::: DATA RECORDS :::
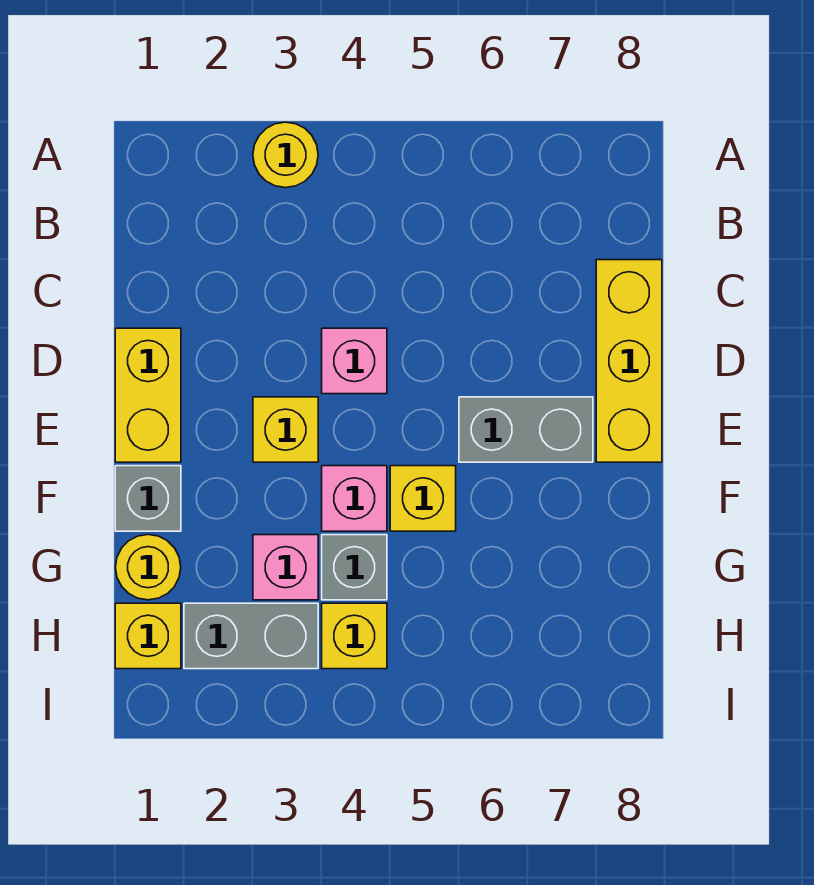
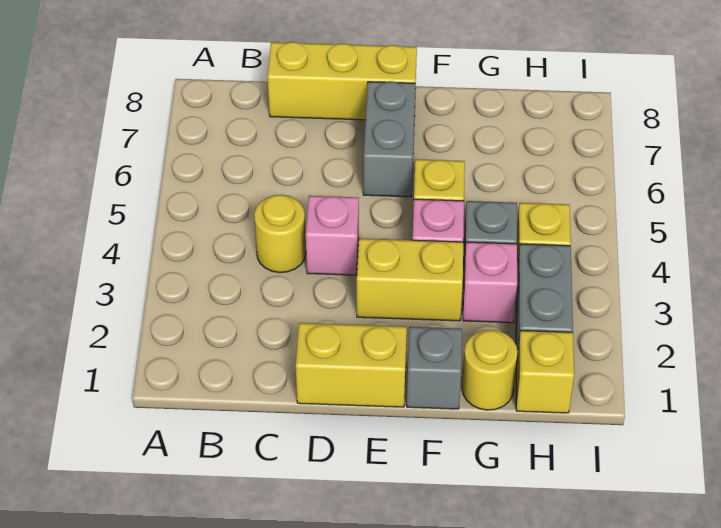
yellow round brick A3 level 1 -> yellow round brick C4 level 1
yellow brick E3 level 1 -> yellow brick E3:F3 level 1

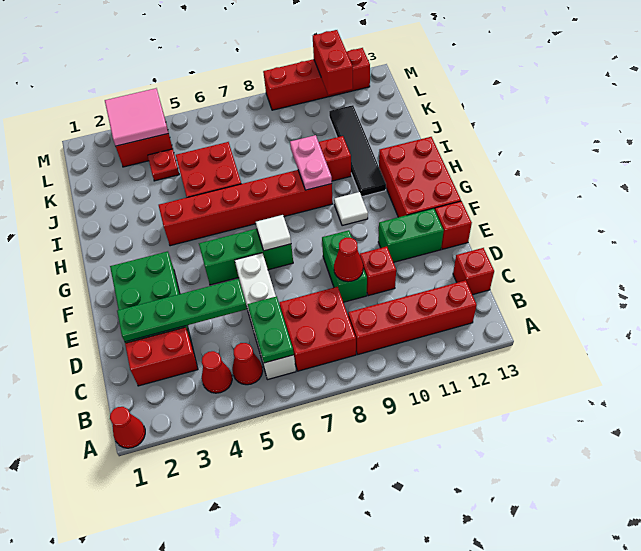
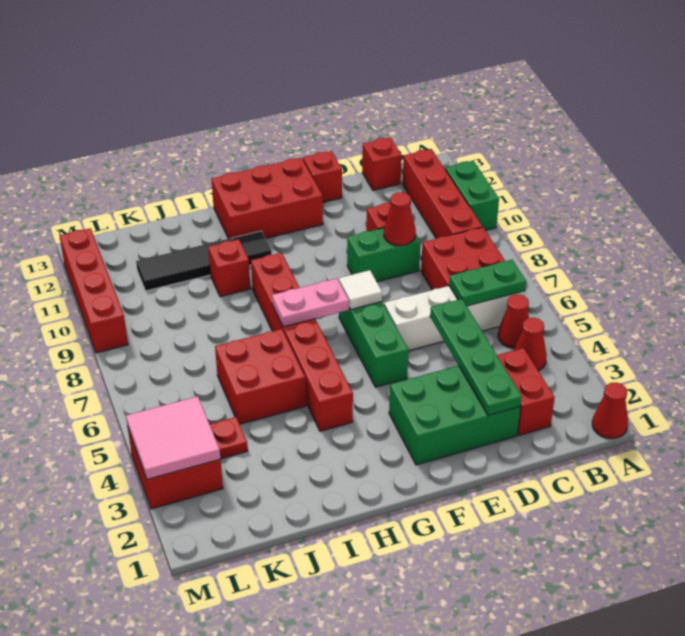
green brick E11:E12 level 1 -> green brick A10:A11 level 1
white tile G10 level 1 -> none
pink plate H9:I9 level 2 -> pink plate G7:H7 level 2
red brick L11:M11 level 2 -> none

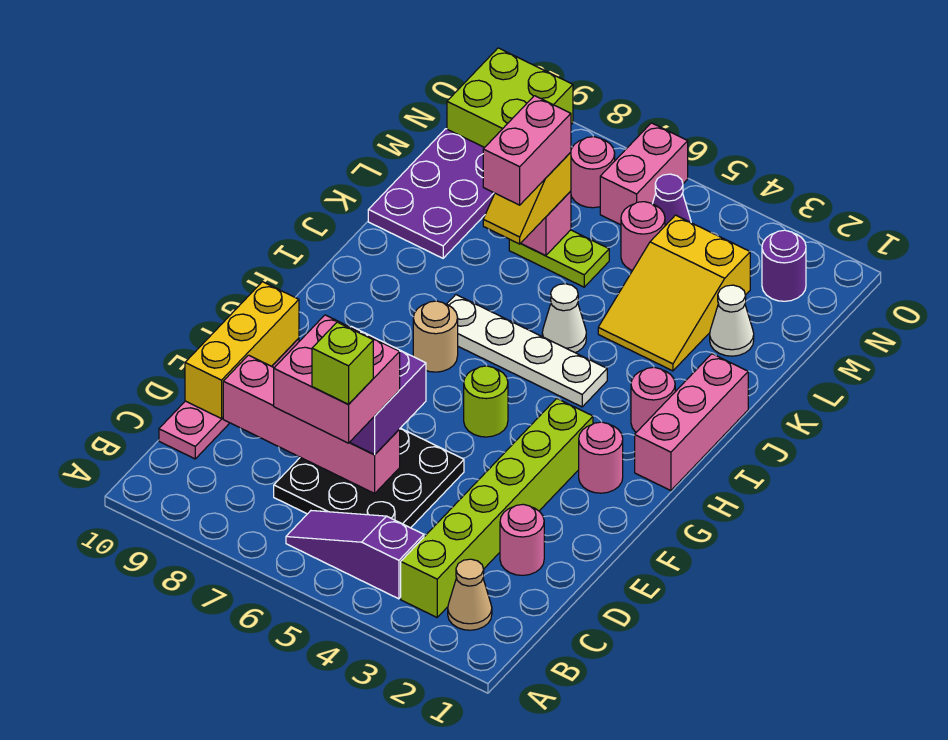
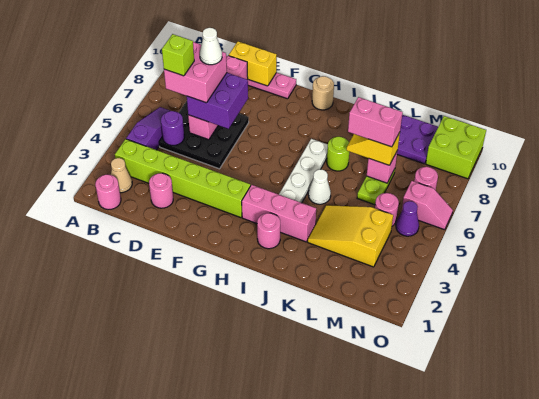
yellow brick D10:F10 level 2 -> yellow brick D10:E10 level 2
pink round brick G2 level 1 -> pink round brick B1 level 1
lime round brick G5 level 1 -> lime round brick J7 level 1
pink brick H1:J1 level 1 -> pink brick H3:J3 level 1
tan round brick H7 level 1 -> tan round brick H10 level 1
white cone L2 level 1 -> white cone D7 level 5
purple round brick N2 level 1 -> purple round brick C5 level 2
pink brick N6:O6 level 1 -> pink slope N6:O6 level 1 top N

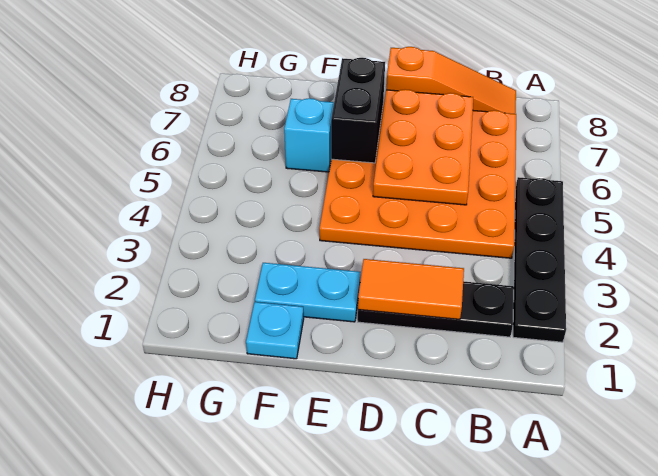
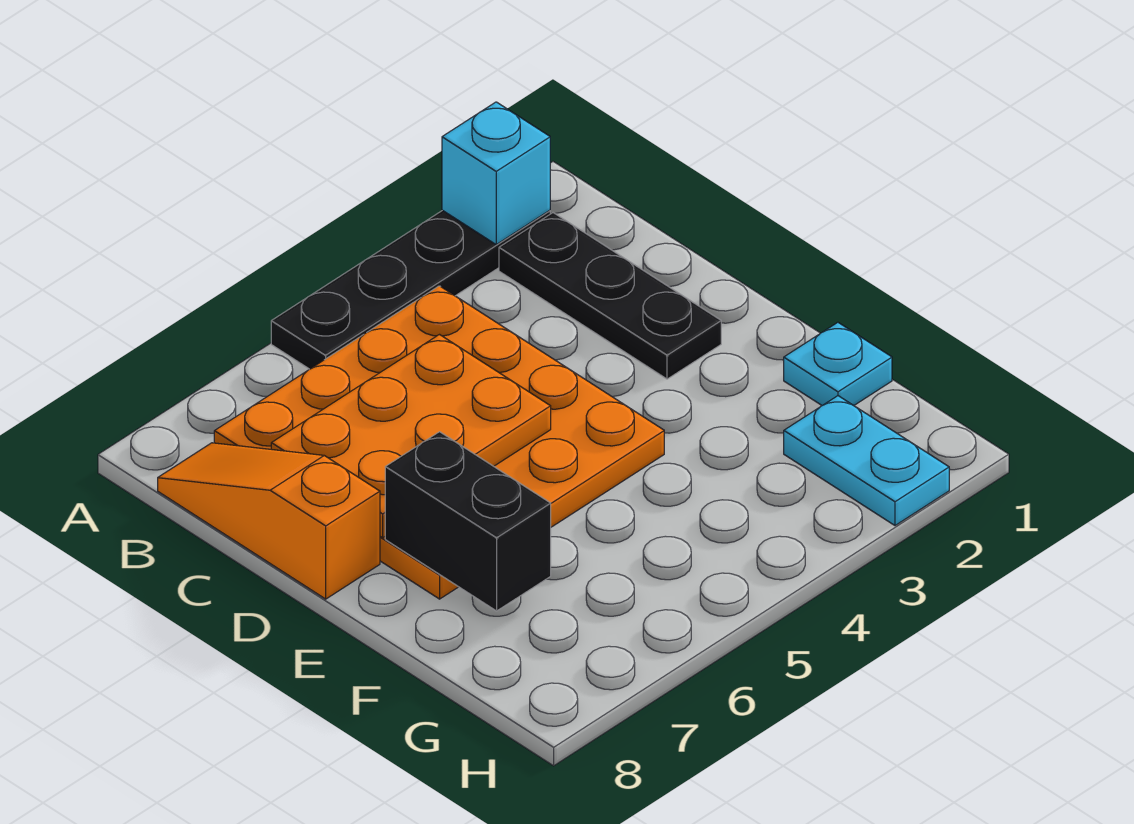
orange tile C2:D2 level 2 -> none
cyan plate E2:F2 level 1 -> cyan plate G2:H2 level 1
black brick E6:E7 level 2 -> black brick E7:F7 level 2
cyan brick F6 level 1 -> cyan brick A2 level 2

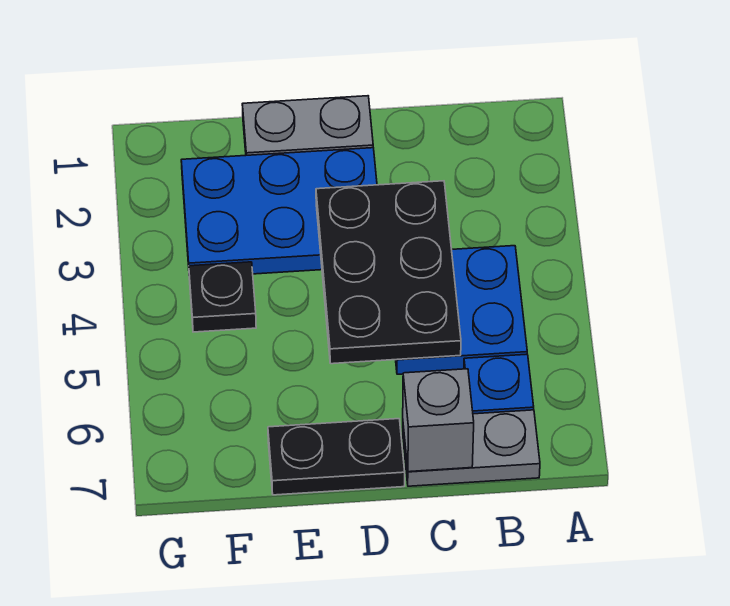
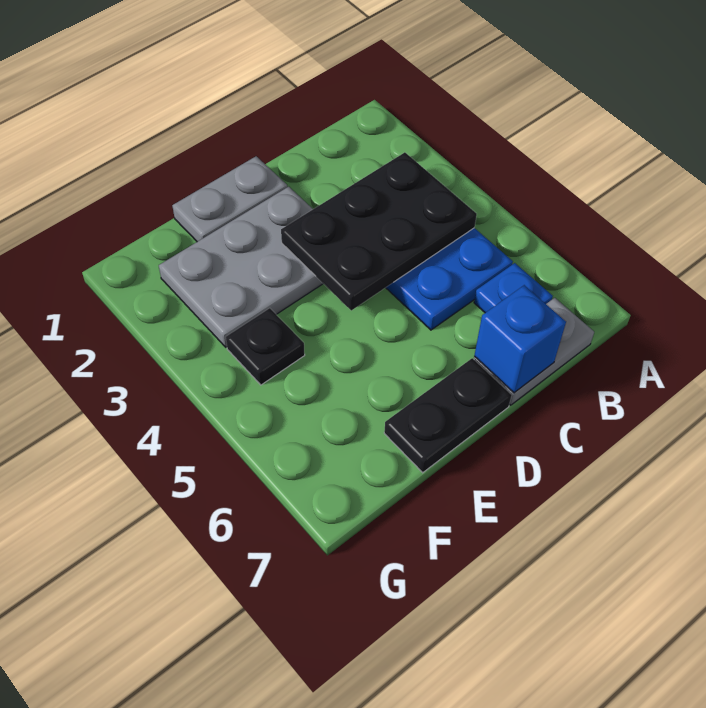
black plate C3:D5 level 2 -> black plate B3:D4 level 2
grey brick C7 level 2 -> blue brick C7 level 2
blue plate D2:F3 level 1 -> grey plate D2:F3 level 1

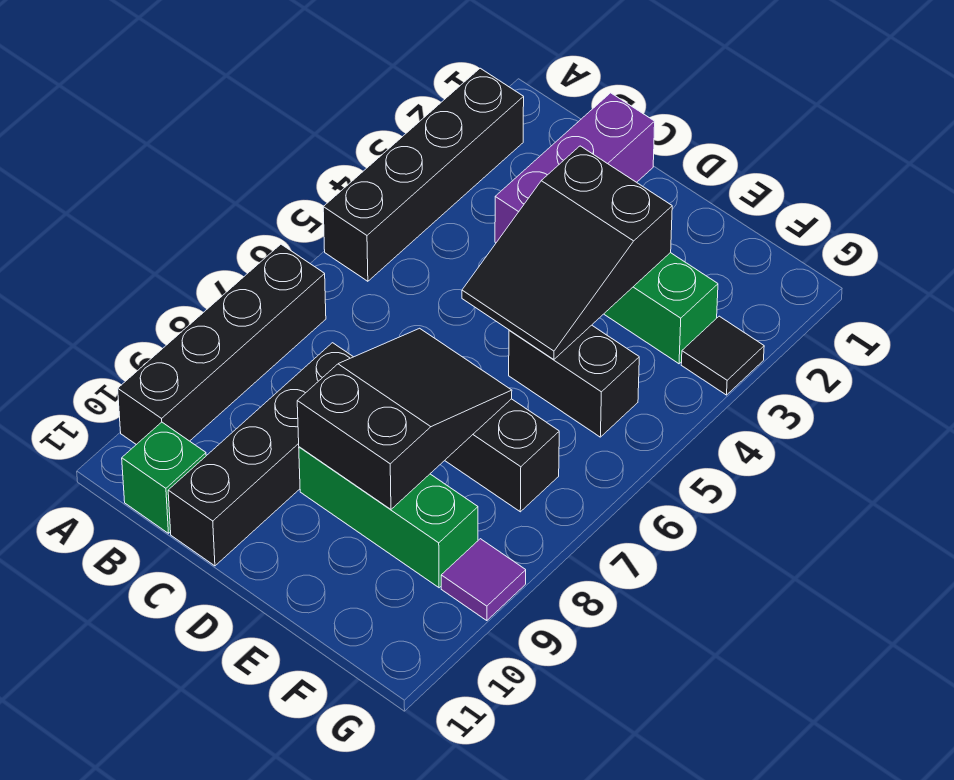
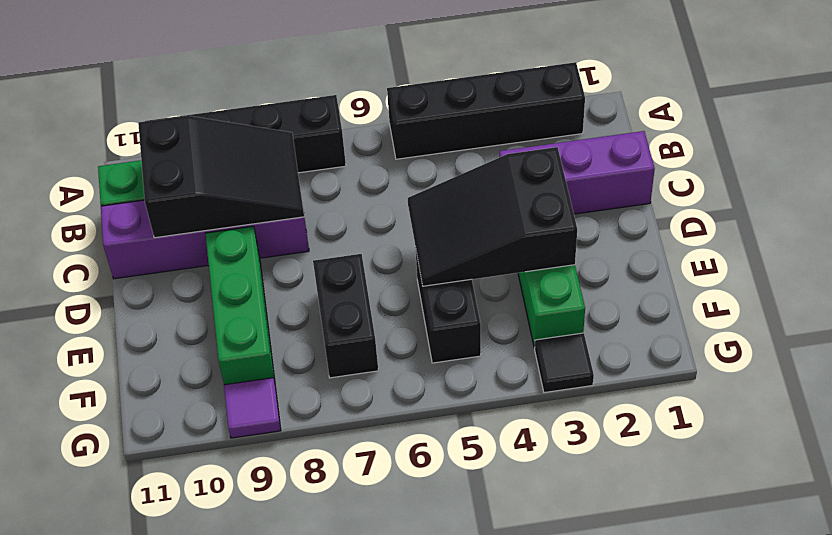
black brick C8:C11 level 1 -> purple brick C8:C11 level 1
black slope D7:E9 level 2 top 9 -> black slope B8:C10 level 2 top 10

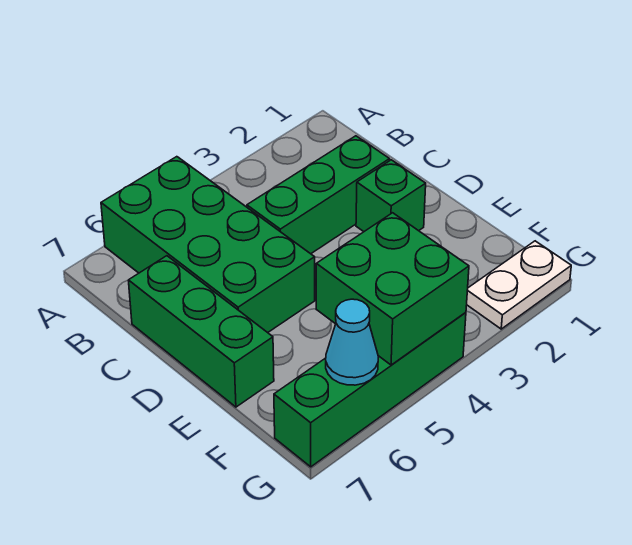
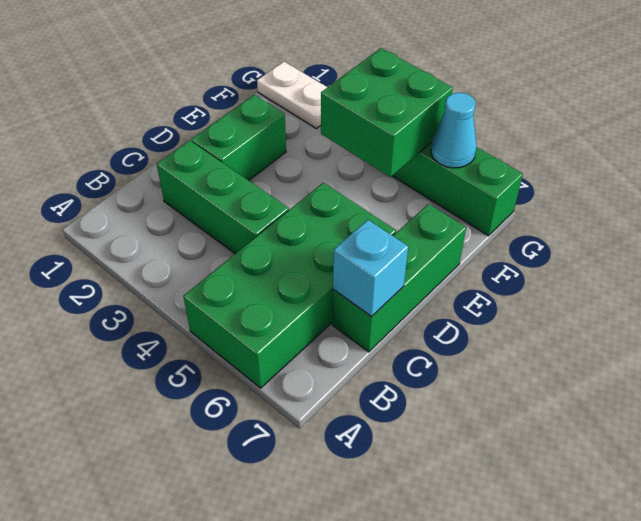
none -> cyan brick C7 level 2
green brick D2 level 1 -> green brick D2:E2 level 1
:::
REQUIRED WORK:
Drop the images; return the entries above exactly as they appear.

TASK ANSWER:
yellow round brick A3 level 1 -> yellow round brick C4 level 1
yellow brick E3 level 1 -> yellow brick E3:F3 level 1

green brick E11:E12 level 1 -> green brick A10:A11 level 1
white tile G10 level 1 -> none
pink plate H9:I9 level 2 -> pink plate G7:H7 level 2
red brick L11:M11 level 2 -> none

yellow brick D10:F10 level 2 -> yellow brick D10:E10 level 2
pink round brick G2 level 1 -> pink round brick B1 level 1
lime round brick G5 level 1 -> lime round brick J7 level 1
pink brick H1:J1 level 1 -> pink brick H3:J3 level 1
tan round brick H7 level 1 -> tan round brick H10 level 1
white cone L2 level 1 -> white cone D7 level 5
purple round brick N2 level 1 -> purple round brick C5 level 2
pink brick N6:O6 level 1 -> pink slope N6:O6 level 1 top N

orange tile C2:D2 level 2 -> none
cyan plate E2:F2 level 1 -> cyan plate G2:H2 level 1
black brick E6:E7 level 2 -> black brick E7:F7 level 2
cyan brick F6 level 1 -> cyan brick A2 level 2

black plate C3:D5 level 2 -> black plate B3:D4 level 2
grey brick C7 level 2 -> blue brick C7 level 2
blue plate D2:F3 level 1 -> grey plate D2:F3 level 1

black brick C8:C11 level 1 -> purple brick C8:C11 level 1
black slope D7:E9 level 2 top 9 -> black slope B8:C10 level 2 top 10

none -> cyan brick C7 level 2
green brick D2 level 1 -> green brick D2:E2 level 1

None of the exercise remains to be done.